§ What is needed: Using the records below, copy out exactly the line that contains "SCALE1 pin VCC: 3V3 -> VIN" and every line that follows it, up to and including the last, and no others.

=======

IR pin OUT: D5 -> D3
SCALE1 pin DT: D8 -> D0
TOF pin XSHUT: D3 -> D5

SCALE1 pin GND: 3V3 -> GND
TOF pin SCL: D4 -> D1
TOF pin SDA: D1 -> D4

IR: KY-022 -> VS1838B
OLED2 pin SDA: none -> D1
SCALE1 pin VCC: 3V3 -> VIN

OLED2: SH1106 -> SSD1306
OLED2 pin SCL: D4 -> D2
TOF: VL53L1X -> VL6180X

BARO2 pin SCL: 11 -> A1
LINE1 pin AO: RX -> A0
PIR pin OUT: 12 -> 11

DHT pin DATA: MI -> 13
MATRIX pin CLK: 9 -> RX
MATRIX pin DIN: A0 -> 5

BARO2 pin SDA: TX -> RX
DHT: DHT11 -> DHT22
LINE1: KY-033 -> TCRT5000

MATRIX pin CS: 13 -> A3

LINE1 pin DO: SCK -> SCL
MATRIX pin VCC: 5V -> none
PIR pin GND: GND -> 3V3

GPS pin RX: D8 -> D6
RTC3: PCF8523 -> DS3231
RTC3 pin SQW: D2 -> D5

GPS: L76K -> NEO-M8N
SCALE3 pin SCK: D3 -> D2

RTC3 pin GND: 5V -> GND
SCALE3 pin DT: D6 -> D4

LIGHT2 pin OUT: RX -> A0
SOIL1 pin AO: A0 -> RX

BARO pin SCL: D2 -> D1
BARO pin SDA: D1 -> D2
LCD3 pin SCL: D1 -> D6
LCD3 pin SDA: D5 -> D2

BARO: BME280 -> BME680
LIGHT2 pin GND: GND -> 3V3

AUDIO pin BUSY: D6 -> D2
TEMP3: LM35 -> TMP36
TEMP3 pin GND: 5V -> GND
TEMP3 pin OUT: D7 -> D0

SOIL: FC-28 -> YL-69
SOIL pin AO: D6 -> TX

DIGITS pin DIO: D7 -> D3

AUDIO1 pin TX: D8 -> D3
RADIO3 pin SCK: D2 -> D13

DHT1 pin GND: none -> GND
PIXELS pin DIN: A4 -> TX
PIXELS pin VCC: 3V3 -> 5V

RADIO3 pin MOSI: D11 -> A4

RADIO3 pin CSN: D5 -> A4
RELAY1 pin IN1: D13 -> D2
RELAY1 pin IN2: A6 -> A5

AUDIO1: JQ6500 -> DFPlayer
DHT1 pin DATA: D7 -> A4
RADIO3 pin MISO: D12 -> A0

=======

§ Solution:
SCALE1 pin VCC: 3V3 -> VIN

OLED2: SH1106 -> SSD1306
OLED2 pin SCL: D4 -> D2
TOF: VL53L1X -> VL6180X

BARO2 pin SCL: 11 -> A1
LINE1 pin AO: RX -> A0
PIR pin OUT: 12 -> 11

DHT pin DATA: MI -> 13
MATRIX pin CLK: 9 -> RX
MATRIX pin DIN: A0 -> 5

BARO2 pin SDA: TX -> RX
DHT: DHT11 -> DHT22
LINE1: KY-033 -> TCRT5000

MATRIX pin CS: 13 -> A3

LINE1 pin DO: SCK -> SCL
MATRIX pin VCC: 5V -> none
PIR pin GND: GND -> 3V3

GPS pin RX: D8 -> D6
RTC3: PCF8523 -> DS3231
RTC3 pin SQW: D2 -> D5

GPS: L76K -> NEO-M8N
SCALE3 pin SCK: D3 -> D2

RTC3 pin GND: 5V -> GND
SCALE3 pin DT: D6 -> D4

LIGHT2 pin OUT: RX -> A0
SOIL1 pin AO: A0 -> RX

BARO pin SCL: D2 -> D1
BARO pin SDA: D1 -> D2
LCD3 pin SCL: D1 -> D6
LCD3 pin SDA: D5 -> D2

BARO: BME280 -> BME680
LIGHT2 pin GND: GND -> 3V3

AUDIO pin BUSY: D6 -> D2
TEMP3: LM35 -> TMP36
TEMP3 pin GND: 5V -> GND
TEMP3 pin OUT: D7 -> D0

SOIL: FC-28 -> YL-69
SOIL pin AO: D6 -> TX

DIGITS pin DIO: D7 -> D3

AUDIO1 pin TX: D8 -> D3
RADIO3 pin SCK: D2 -> D13

DHT1 pin GND: none -> GND
PIXELS pin DIN: A4 -> TX
PIXELS pin VCC: 3V3 -> 5V

RADIO3 pin MOSI: D11 -> A4

RADIO3 pin CSN: D5 -> A4
RELAY1 pin IN1: D13 -> D2
RELAY1 pin IN2: A6 -> A5

AUDIO1: JQ6500 -> DFPlayer
DHT1 pin DATA: D7 -> A4
RADIO3 pin MISO: D12 -> A0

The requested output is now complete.